* What you will do:
Starting at the line with "camera: 20 degrees left, 5 degrees up" and going on through the line with "(599, 206) = (331, 115): pink spool -> none", reproduce each line in the records below exactly and nothing more.

* Object correspondence data:

----------------------------------------

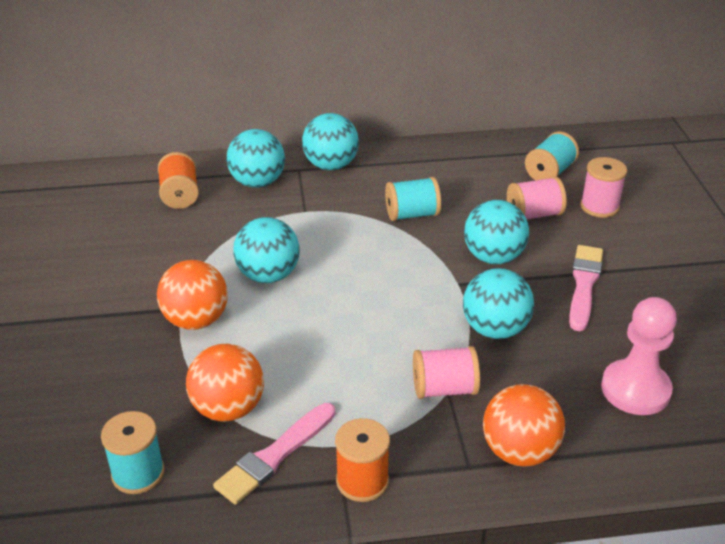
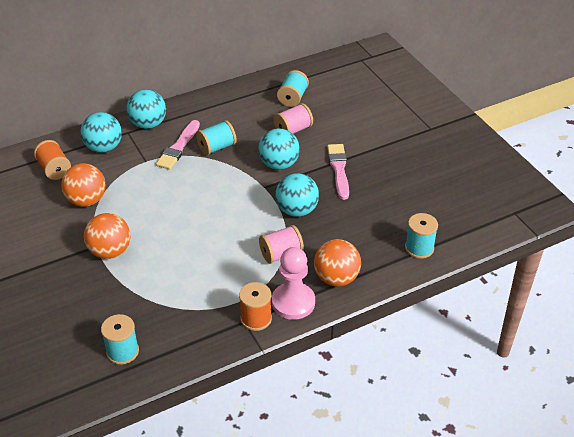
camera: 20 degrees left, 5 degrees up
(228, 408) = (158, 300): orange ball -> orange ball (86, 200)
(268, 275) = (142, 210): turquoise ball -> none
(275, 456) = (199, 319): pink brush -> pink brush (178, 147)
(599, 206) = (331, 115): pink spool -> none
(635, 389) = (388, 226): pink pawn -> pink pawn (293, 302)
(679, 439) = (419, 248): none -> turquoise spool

----------------------------------------

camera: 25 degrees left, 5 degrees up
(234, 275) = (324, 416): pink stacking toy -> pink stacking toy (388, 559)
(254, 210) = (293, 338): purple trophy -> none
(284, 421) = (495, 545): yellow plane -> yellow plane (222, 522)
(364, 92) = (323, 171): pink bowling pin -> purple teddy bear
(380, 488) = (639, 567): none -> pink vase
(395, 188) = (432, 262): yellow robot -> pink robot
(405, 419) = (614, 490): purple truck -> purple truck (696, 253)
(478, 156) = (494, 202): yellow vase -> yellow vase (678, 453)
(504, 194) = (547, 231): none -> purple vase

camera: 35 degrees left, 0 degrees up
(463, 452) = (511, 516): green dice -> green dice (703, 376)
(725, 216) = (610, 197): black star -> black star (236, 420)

----------------------------------------

* Solution to this exercise:
camera: 20 degrees left, 5 degrees up
(228, 408) = (158, 300): orange ball -> orange ball (86, 200)
(268, 275) = (142, 210): turquoise ball -> none
(275, 456) = (199, 319): pink brush -> pink brush (178, 147)
(599, 206) = (331, 115): pink spool -> none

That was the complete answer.